Somewhere below are a line with "JOY2 pin VRY: D15 -> D32" and a later line with "GAS pin AO: GP5 -> GP28". Output exactly those lines and all lines between them.

* _Provided entries_:
^^^^^^^^^^^^^^^^
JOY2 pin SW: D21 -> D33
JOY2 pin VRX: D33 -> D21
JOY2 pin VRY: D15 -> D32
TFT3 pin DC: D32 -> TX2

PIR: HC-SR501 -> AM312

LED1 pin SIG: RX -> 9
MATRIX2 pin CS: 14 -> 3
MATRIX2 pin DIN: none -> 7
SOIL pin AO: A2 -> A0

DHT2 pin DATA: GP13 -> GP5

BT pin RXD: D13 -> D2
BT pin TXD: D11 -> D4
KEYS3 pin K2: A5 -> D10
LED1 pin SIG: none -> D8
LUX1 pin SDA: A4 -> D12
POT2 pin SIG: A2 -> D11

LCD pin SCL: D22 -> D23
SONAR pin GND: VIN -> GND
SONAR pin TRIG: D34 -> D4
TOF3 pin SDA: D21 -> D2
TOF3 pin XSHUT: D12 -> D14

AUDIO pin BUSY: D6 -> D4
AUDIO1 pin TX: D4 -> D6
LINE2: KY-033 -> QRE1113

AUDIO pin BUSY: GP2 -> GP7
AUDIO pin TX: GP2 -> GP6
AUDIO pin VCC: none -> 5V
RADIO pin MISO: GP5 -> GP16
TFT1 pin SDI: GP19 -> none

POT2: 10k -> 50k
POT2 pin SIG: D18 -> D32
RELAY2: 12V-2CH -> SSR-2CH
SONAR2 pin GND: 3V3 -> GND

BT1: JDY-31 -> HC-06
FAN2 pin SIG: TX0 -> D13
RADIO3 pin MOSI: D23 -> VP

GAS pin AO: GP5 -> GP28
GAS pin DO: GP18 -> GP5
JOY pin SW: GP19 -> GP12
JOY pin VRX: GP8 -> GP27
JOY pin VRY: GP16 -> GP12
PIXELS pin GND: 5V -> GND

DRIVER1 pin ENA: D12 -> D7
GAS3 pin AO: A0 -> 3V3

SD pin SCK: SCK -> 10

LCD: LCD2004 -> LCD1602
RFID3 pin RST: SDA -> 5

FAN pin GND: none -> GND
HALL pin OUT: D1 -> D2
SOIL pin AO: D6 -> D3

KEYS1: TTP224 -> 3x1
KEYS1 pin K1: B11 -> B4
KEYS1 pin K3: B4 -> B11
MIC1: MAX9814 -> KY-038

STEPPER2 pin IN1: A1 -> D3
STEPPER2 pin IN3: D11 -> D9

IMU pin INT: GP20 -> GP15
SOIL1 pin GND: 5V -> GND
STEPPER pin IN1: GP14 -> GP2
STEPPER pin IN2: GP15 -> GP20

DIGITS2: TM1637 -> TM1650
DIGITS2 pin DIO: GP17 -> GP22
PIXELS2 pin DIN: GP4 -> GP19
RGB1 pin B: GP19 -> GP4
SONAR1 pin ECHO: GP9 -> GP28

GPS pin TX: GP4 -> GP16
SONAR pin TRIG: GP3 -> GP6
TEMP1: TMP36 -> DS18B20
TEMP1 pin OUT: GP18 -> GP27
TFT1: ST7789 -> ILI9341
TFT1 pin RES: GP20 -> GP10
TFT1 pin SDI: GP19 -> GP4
^^^^^^^^^^^^^^^^
* _Response to this exercise_:
JOY2 pin VRY: D15 -> D32
TFT3 pin DC: D32 -> TX2

PIR: HC-SR501 -> AM312

LED1 pin SIG: RX -> 9
MATRIX2 pin CS: 14 -> 3
MATRIX2 pin DIN: none -> 7
SOIL pin AO: A2 -> A0

DHT2 pin DATA: GP13 -> GP5

BT pin RXD: D13 -> D2
BT pin TXD: D11 -> D4
KEYS3 pin K2: A5 -> D10
LED1 pin SIG: none -> D8
LUX1 pin SDA: A4 -> D12
POT2 pin SIG: A2 -> D11

LCD pin SCL: D22 -> D23
SONAR pin GND: VIN -> GND
SONAR pin TRIG: D34 -> D4
TOF3 pin SDA: D21 -> D2
TOF3 pin XSHUT: D12 -> D14

AUDIO pin BUSY: D6 -> D4
AUDIO1 pin TX: D4 -> D6
LINE2: KY-033 -> QRE1113

AUDIO pin BUSY: GP2 -> GP7
AUDIO pin TX: GP2 -> GP6
AUDIO pin VCC: none -> 5V
RADIO pin MISO: GP5 -> GP16
TFT1 pin SDI: GP19 -> none

POT2: 10k -> 50k
POT2 pin SIG: D18 -> D32
RELAY2: 12V-2CH -> SSR-2CH
SONAR2 pin GND: 3V3 -> GND

BT1: JDY-31 -> HC-06
FAN2 pin SIG: TX0 -> D13
RADIO3 pin MOSI: D23 -> VP

GAS pin AO: GP5 -> GP28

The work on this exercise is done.